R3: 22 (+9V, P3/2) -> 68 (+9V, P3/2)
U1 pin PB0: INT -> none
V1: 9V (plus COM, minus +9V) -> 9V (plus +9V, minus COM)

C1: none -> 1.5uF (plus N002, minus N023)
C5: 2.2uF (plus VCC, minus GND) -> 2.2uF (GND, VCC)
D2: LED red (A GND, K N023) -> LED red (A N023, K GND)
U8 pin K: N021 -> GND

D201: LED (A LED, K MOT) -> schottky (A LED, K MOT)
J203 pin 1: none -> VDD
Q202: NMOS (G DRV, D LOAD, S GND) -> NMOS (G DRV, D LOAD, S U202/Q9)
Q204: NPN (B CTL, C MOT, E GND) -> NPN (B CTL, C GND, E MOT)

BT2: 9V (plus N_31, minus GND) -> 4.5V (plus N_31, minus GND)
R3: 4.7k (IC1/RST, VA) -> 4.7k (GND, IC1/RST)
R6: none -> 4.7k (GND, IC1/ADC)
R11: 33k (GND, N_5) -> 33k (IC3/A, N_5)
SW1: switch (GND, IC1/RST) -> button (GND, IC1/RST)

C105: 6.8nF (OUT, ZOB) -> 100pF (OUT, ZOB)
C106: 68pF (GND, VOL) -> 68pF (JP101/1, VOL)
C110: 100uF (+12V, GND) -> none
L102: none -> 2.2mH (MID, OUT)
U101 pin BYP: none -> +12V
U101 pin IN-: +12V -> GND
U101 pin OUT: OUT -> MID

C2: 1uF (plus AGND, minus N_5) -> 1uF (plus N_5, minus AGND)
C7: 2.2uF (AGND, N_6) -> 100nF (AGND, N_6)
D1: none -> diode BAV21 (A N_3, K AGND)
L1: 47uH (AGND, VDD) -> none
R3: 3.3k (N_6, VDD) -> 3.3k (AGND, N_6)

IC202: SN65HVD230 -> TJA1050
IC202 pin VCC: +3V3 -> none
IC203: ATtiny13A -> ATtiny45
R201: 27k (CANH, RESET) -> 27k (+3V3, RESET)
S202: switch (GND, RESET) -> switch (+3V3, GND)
----
== TRY IT ==
Look for the string "AGND" in the data above and return every line that has it.

== COMPLETED TASK ==
C2: 1uF (plus AGND, minus N_5) -> 1uF (plus N_5, minus AGND)
C7: 2.2uF (AGND, N_6) -> 100nF (AGND, N_6)
D1: none -> diode BAV21 (A N_3, K AGND)
L1: 47uH (AGND, VDD) -> none
R3: 3.3k (N_6, VDD) -> 3.3k (AGND, N_6)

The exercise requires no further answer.